▶ Exercise prompt
Please take the records that follow and repeat exactly the lines starting with the line with "now: GreyCalculator" and going on through the line with "was: TurquoiseGlasses".

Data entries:
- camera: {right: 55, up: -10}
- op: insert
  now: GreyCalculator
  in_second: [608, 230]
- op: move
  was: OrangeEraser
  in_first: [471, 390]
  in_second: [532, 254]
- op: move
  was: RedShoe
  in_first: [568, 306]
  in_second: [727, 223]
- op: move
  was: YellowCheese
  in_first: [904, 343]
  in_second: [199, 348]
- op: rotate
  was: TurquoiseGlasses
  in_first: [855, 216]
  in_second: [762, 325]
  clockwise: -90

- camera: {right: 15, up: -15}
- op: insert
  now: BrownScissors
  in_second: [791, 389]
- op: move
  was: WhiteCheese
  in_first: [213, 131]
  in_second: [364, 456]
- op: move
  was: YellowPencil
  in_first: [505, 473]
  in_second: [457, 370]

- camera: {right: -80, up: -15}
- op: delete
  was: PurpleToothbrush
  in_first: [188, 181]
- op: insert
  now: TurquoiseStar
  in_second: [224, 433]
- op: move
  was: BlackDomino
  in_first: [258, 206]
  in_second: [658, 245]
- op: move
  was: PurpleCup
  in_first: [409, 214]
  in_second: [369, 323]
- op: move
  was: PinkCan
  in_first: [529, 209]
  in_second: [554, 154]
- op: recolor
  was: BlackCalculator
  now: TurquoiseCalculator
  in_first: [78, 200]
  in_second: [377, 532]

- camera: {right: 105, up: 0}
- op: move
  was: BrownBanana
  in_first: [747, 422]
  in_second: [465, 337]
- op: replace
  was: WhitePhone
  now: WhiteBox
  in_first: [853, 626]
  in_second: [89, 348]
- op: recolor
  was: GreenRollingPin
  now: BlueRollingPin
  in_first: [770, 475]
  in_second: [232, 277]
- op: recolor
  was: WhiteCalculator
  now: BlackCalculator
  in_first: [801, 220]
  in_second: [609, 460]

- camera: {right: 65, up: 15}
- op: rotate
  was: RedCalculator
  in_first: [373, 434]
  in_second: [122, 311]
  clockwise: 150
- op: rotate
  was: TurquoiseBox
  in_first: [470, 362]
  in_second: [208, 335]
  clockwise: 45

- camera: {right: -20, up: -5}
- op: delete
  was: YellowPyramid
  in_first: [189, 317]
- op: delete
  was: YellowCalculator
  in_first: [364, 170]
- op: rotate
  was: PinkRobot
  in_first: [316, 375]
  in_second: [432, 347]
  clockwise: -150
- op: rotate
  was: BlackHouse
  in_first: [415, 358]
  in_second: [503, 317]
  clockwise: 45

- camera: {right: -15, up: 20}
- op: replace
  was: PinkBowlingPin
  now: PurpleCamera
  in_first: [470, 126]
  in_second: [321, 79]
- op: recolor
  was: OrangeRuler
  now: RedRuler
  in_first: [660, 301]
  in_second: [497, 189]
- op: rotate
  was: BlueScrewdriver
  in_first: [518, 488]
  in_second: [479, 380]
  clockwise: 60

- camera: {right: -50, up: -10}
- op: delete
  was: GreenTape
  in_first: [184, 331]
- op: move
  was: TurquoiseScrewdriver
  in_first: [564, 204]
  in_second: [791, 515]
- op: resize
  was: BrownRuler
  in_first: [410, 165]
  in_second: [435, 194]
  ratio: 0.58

▶ Response to the task
  now: GreyCalculator
  in_second: [608, 230]
- op: move
  was: OrangeEraser
  in_first: [471, 390]
  in_second: [532, 254]
- op: move
  was: RedShoe
  in_first: [568, 306]
  in_second: [727, 223]
- op: move
  was: YellowCheese
  in_first: [904, 343]
  in_second: [199, 348]
- op: rotate
  was: TurquoiseGlasses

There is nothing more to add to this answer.